# What you should do
Search the entries below for "semicircle", and copy each line where it appears.

# Recorded information
○ ○ ○ ○ ○

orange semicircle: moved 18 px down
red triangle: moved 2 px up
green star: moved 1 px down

○ ○ ○ ○ ○

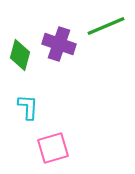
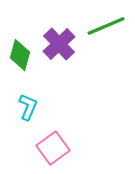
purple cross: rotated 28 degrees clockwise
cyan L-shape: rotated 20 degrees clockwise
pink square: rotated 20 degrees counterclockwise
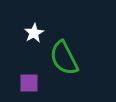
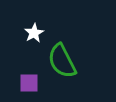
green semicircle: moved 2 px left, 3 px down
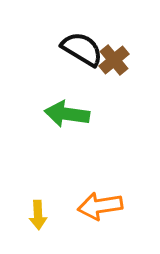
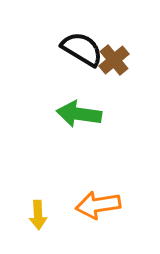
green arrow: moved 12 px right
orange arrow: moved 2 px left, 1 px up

○ ○ ○ ○ ○

# Your response
orange semicircle: moved 18 px down
green semicircle: moved 2 px left, 3 px down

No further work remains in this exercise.